== Records from a dataset ==

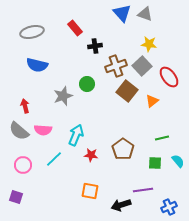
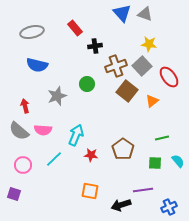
gray star: moved 6 px left
purple square: moved 2 px left, 3 px up
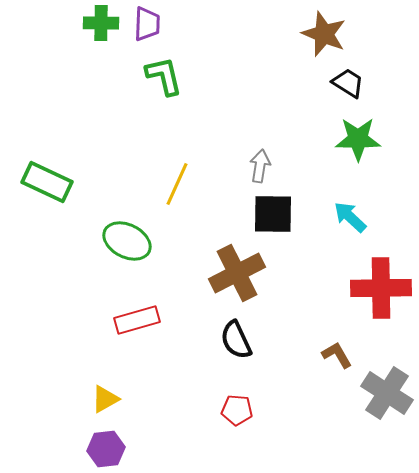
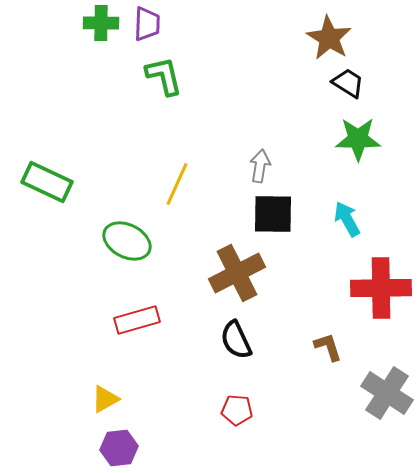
brown star: moved 5 px right, 4 px down; rotated 9 degrees clockwise
cyan arrow: moved 3 px left, 2 px down; rotated 18 degrees clockwise
brown L-shape: moved 9 px left, 8 px up; rotated 12 degrees clockwise
purple hexagon: moved 13 px right, 1 px up
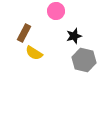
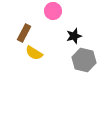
pink circle: moved 3 px left
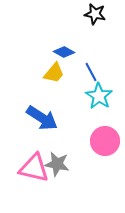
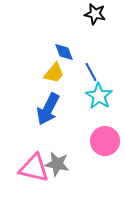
blue diamond: rotated 40 degrees clockwise
blue arrow: moved 6 px right, 9 px up; rotated 84 degrees clockwise
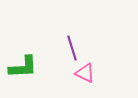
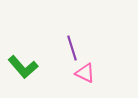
green L-shape: rotated 52 degrees clockwise
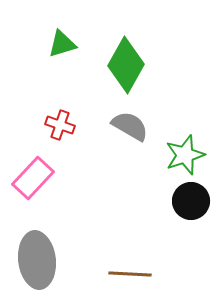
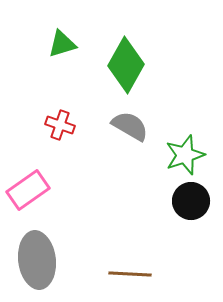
pink rectangle: moved 5 px left, 12 px down; rotated 12 degrees clockwise
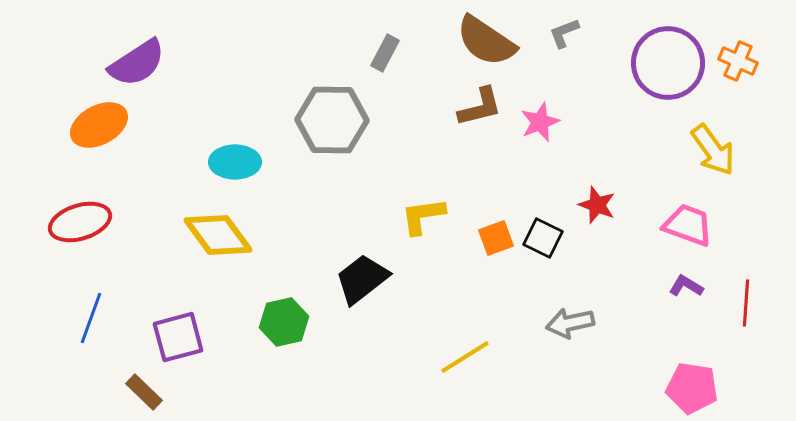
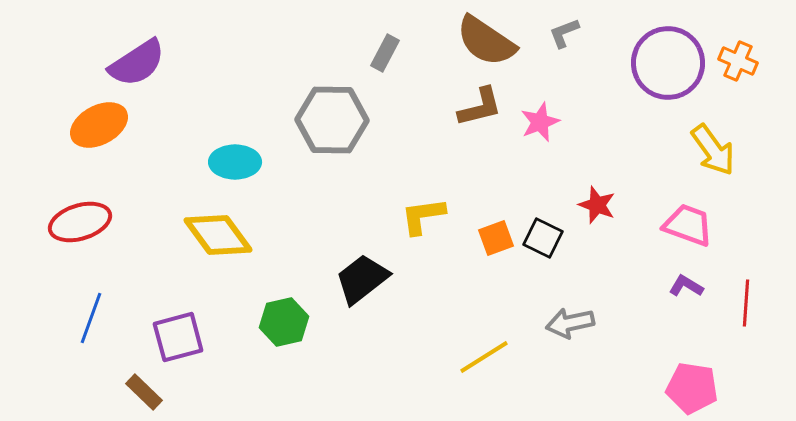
yellow line: moved 19 px right
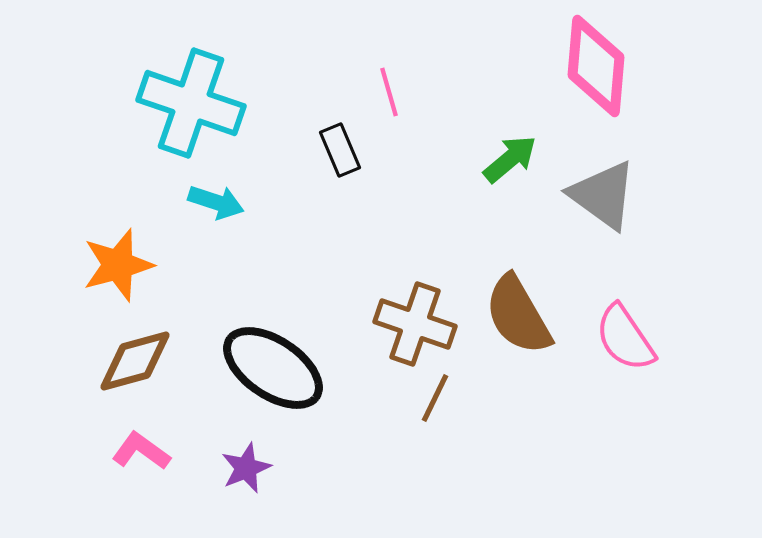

== GOAL OF THE EXERCISE ==
Repeat the data exactly, excluding the pictures.

== TASK OUTPUT ==
gray star: moved 6 px left
purple square: moved 2 px left, 3 px up
brown star: moved 5 px right, 4 px down; rotated 9 degrees clockwise
cyan arrow: moved 3 px left, 2 px down; rotated 18 degrees clockwise
brown L-shape: moved 9 px left, 8 px up; rotated 12 degrees clockwise
purple hexagon: moved 13 px right, 1 px up
pink circle: moved 3 px left
blue diamond: rotated 40 degrees clockwise
blue arrow: moved 6 px right, 9 px up; rotated 84 degrees clockwise
green L-shape: rotated 52 degrees clockwise
pink rectangle: moved 5 px left, 12 px down; rotated 12 degrees clockwise
yellow line: moved 19 px right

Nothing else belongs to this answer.